[Collected data entries]
···

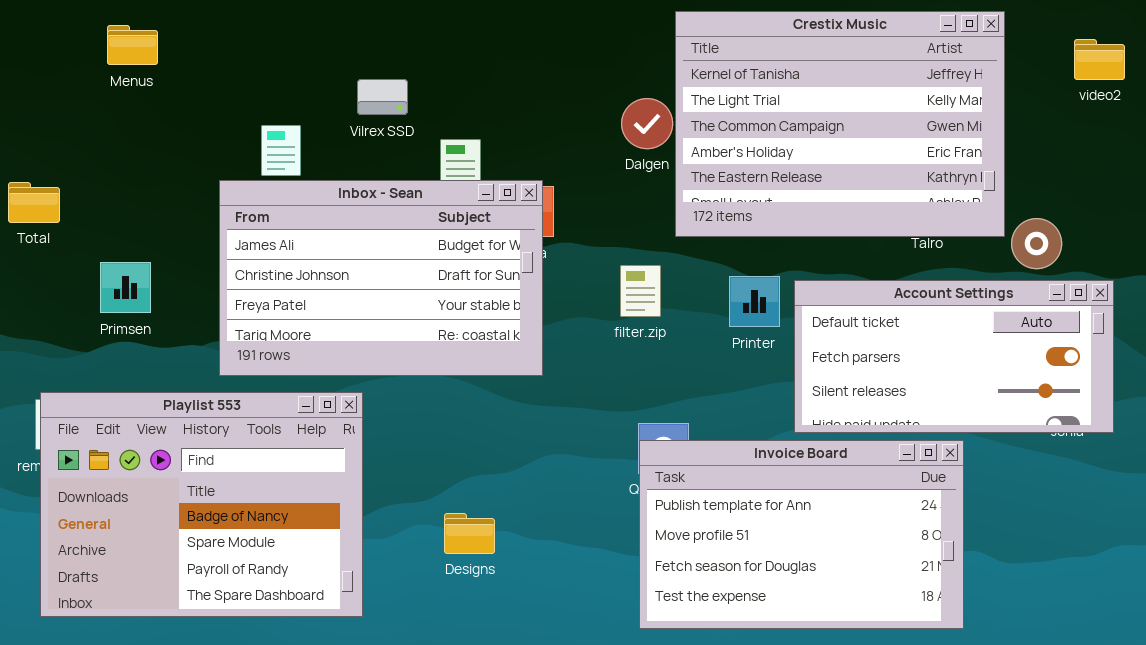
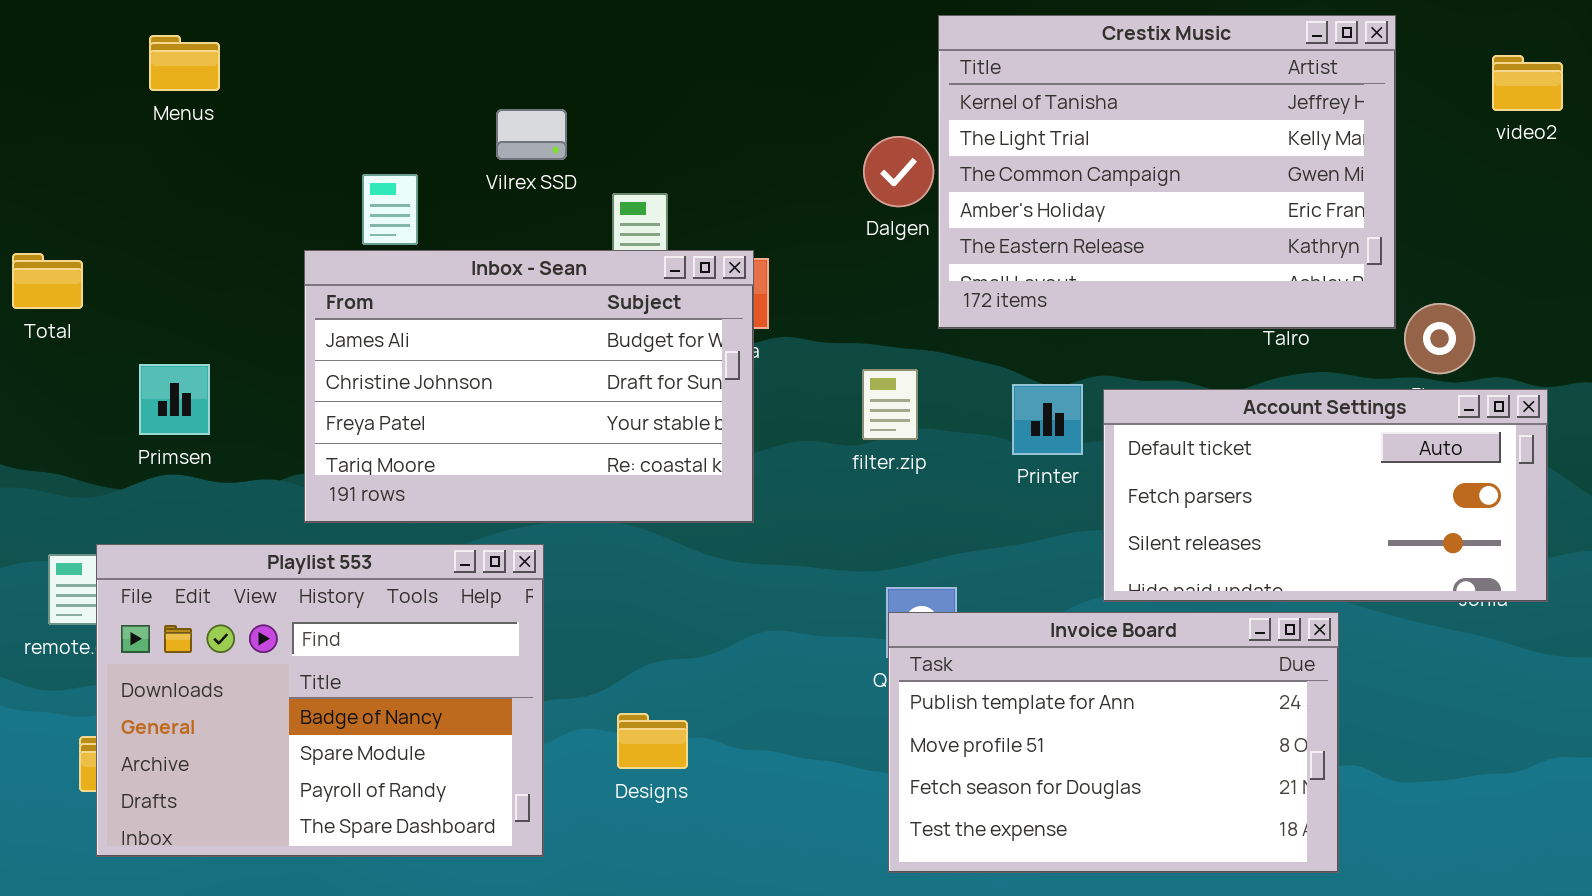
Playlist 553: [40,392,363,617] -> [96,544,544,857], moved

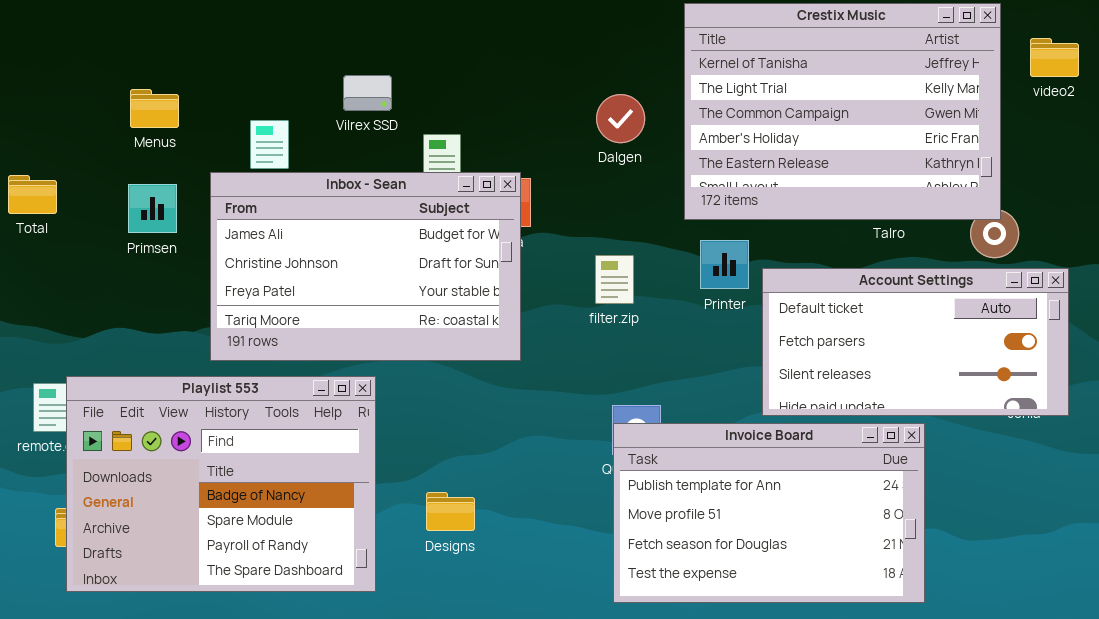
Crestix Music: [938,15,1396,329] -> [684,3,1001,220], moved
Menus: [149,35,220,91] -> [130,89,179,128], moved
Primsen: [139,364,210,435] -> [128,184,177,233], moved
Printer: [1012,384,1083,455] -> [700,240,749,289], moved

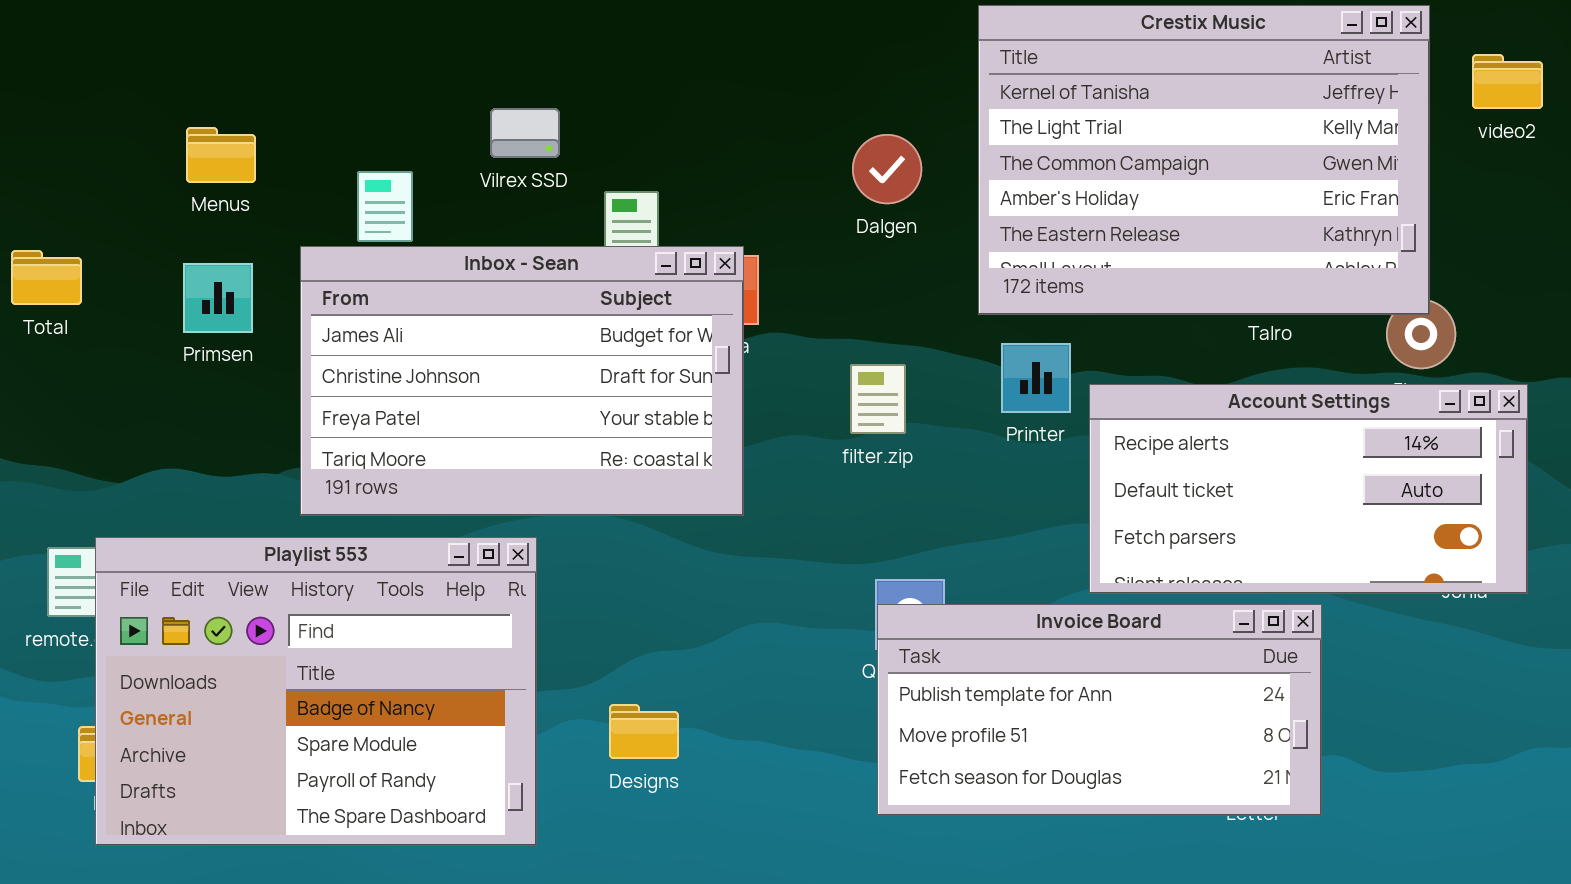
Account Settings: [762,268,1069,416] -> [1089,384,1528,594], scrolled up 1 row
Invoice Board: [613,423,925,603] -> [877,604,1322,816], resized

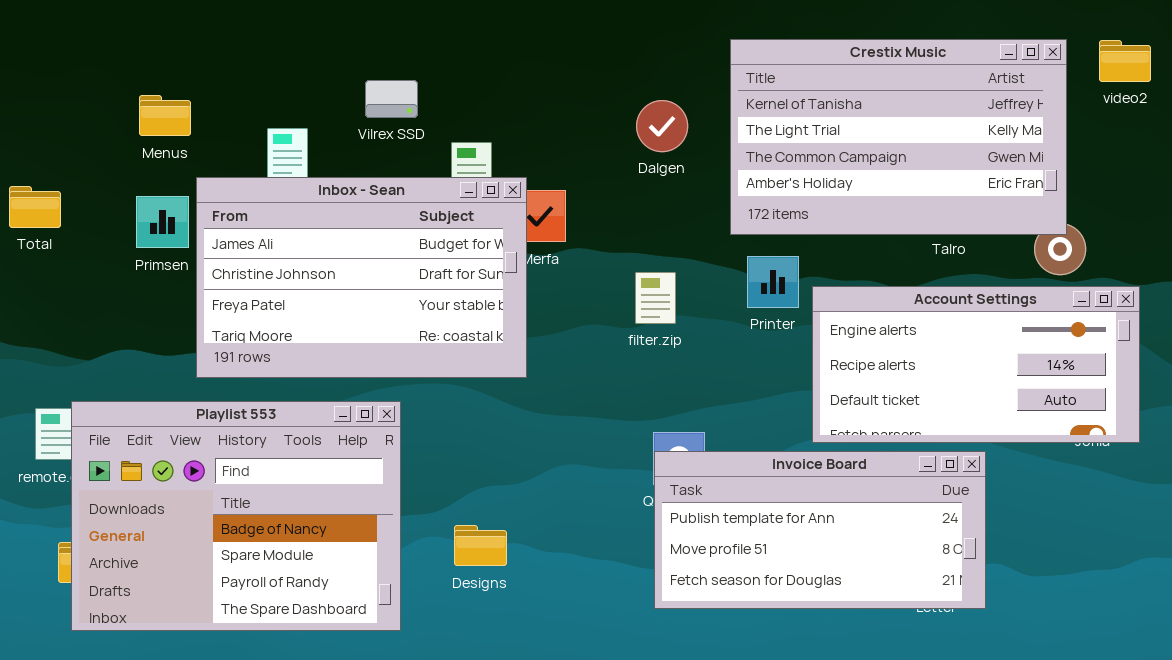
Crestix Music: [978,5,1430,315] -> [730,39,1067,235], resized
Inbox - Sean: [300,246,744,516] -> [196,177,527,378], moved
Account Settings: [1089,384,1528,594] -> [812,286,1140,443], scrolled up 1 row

···

WHAT TO WORK ON => Word for word, copy all the entries above, but with no pictures.

SOLUTION FOR THIS EXERCISE =>
Playlist 553: [40,392,363,617] -> [96,544,544,857], moved

Crestix Music: [938,15,1396,329] -> [684,3,1001,220], moved
Menus: [149,35,220,91] -> [130,89,179,128], moved
Primsen: [139,364,210,435] -> [128,184,177,233], moved
Printer: [1012,384,1083,455] -> [700,240,749,289], moved

Account Settings: [762,268,1069,416] -> [1089,384,1528,594], scrolled up 1 row
Invoice Board: [613,423,925,603] -> [877,604,1322,816], resized

Crestix Music: [978,5,1430,315] -> [730,39,1067,235], resized
Inbox - Sean: [300,246,744,516] -> [196,177,527,378], moved
Account Settings: [1089,384,1528,594] -> [812,286,1140,443], scrolled up 1 row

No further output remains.